▸ INSTRUCTIONS FOR THE TASK: Repeat each record exactly, skipping the pictures.

▸ RECORDS SUPPLIED:
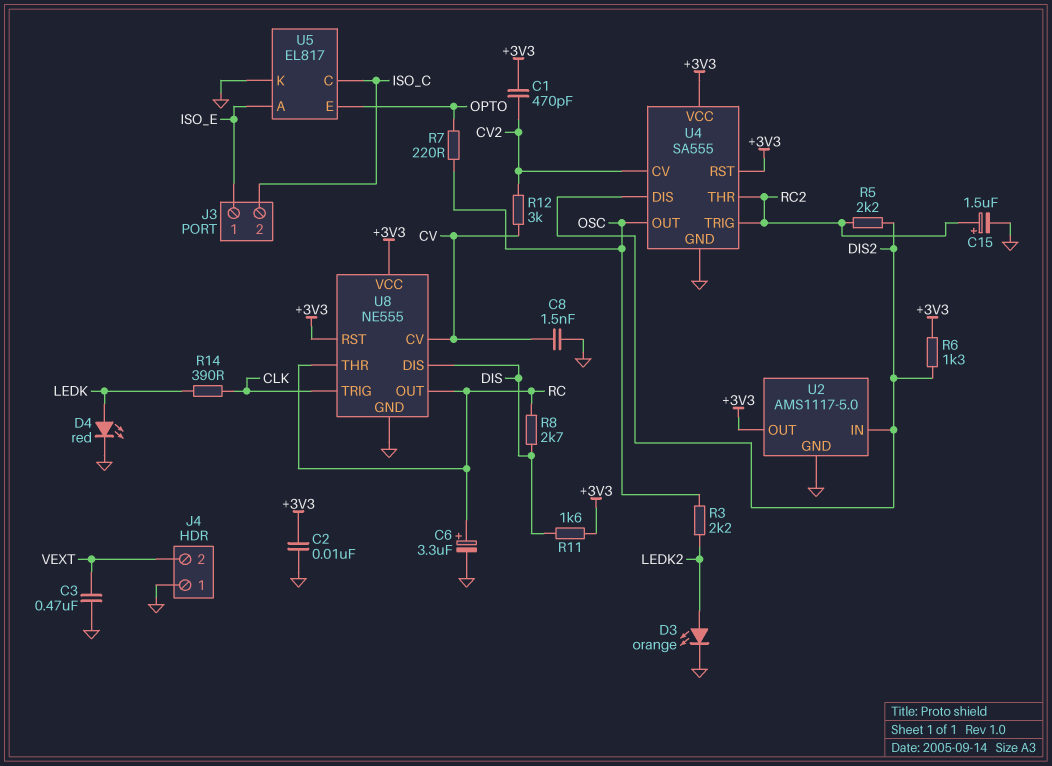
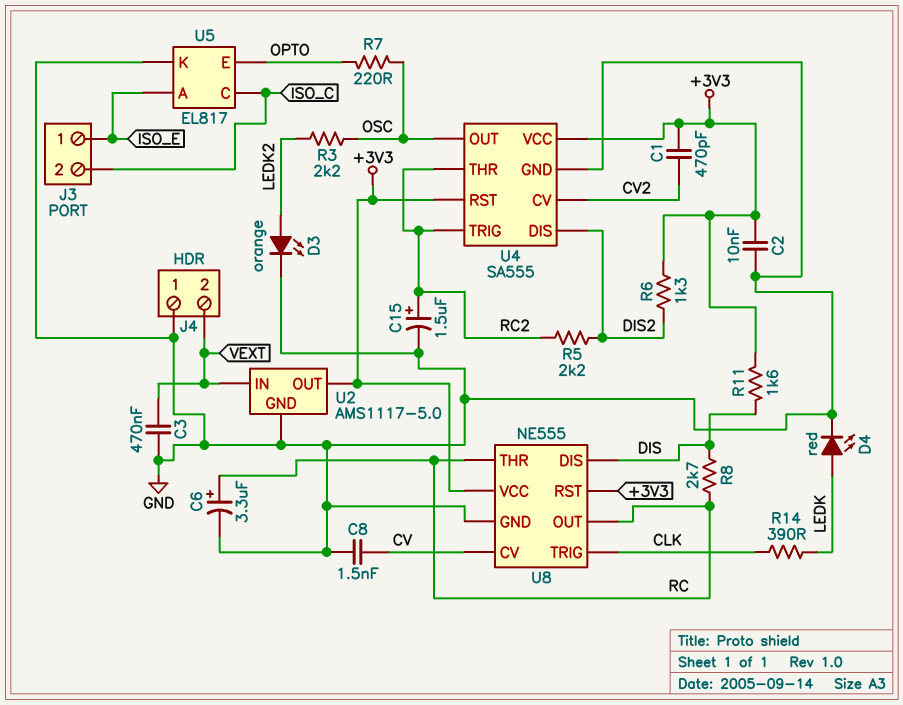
R12: 3k (CV, CV2) -> none
U2 pin IN: DIS2 -> VEXT

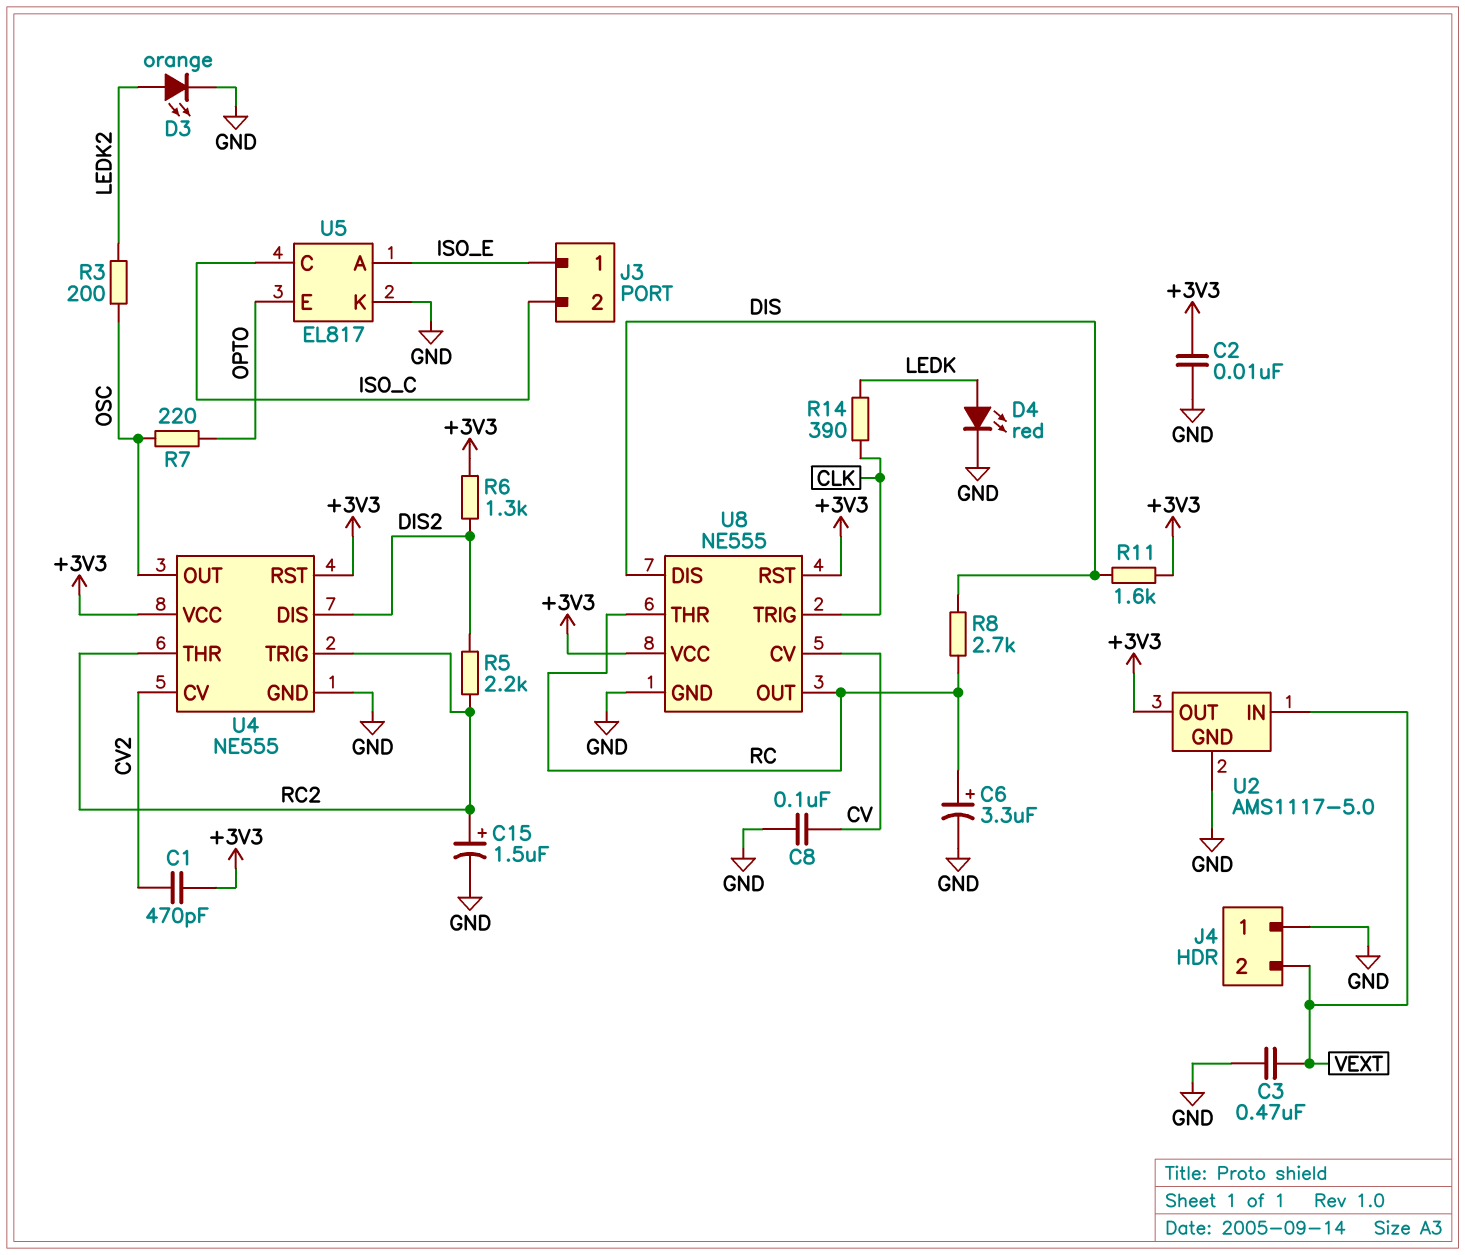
C8: 1.5nF (CV, GND) -> 100nF (CV, GND)
R3: 2.2k (LEDK2, OSC) -> 200 (LEDK2, OSC)
U4: SA555 -> NE555

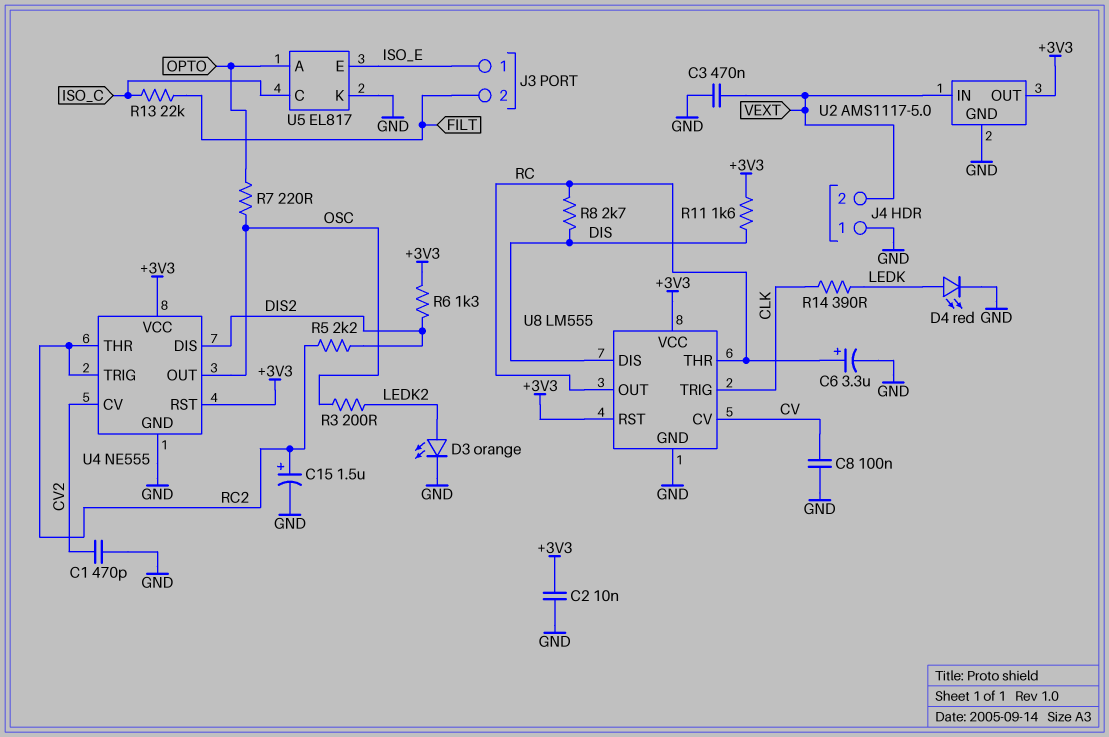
C1: 470pF (+3V3, CV2) -> 470pF (CV2, GND)
J3 pin 2: ISO_C -> FILT
R13: none -> 22k (FILT, ISO_C)
U5 pin A: ISO_E -> OPTO
U5 pin E: OPTO -> ISO_E
U8: NE555 -> LM555

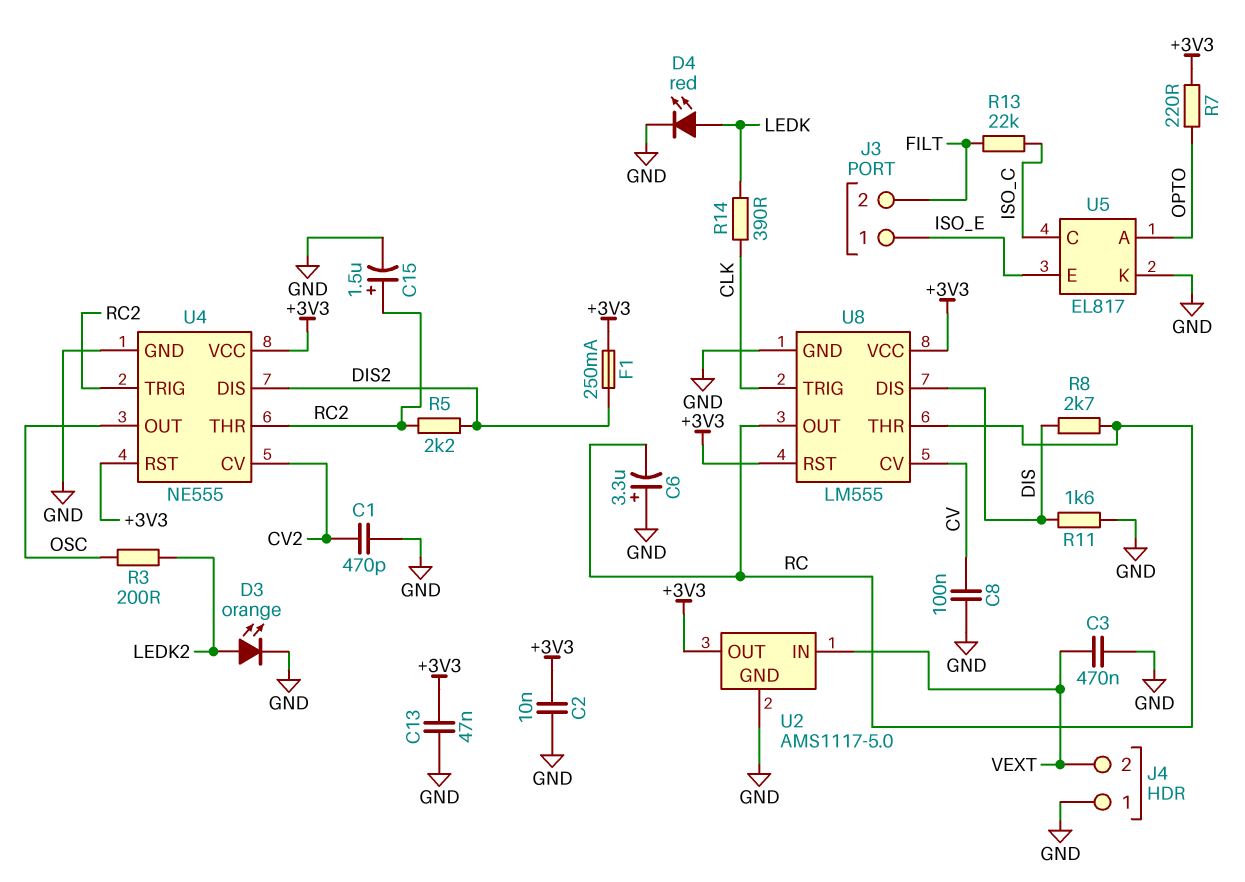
C6: 3.3uF (plus RC, minus GND) -> 3.3uF (plus GND, minus RC)
C13: none -> 47nF (+3V3, GND)
F1: none -> 250mA (+3V3, DIS2)
R6: 1.3k (+3V3, DIS2) -> none
R7: 220 (OPTO, OSC) -> 220 (+3V3, OPTO)
R11: 1.6k (+3V3, DIS) -> 1.6k (DIS, GND)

▸ REPLY TO THE TASK:
R12: 3k (CV, CV2) -> none
U2 pin IN: DIS2 -> VEXT

C8: 1.5nF (CV, GND) -> 100nF (CV, GND)
R3: 2.2k (LEDK2, OSC) -> 200 (LEDK2, OSC)
U4: SA555 -> NE555

C1: 470pF (+3V3, CV2) -> 470pF (CV2, GND)
J3 pin 2: ISO_C -> FILT
R13: none -> 22k (FILT, ISO_C)
U5 pin A: ISO_E -> OPTO
U5 pin E: OPTO -> ISO_E
U8: NE555 -> LM555

C6: 3.3uF (plus RC, minus GND) -> 3.3uF (plus GND, minus RC)
C13: none -> 47nF (+3V3, GND)
F1: none -> 250mA (+3V3, DIS2)
R6: 1.3k (+3V3, DIS2) -> none
R7: 220 (OPTO, OSC) -> 220 (+3V3, OPTO)
R11: 1.6k (+3V3, DIS) -> 1.6k (DIS, GND)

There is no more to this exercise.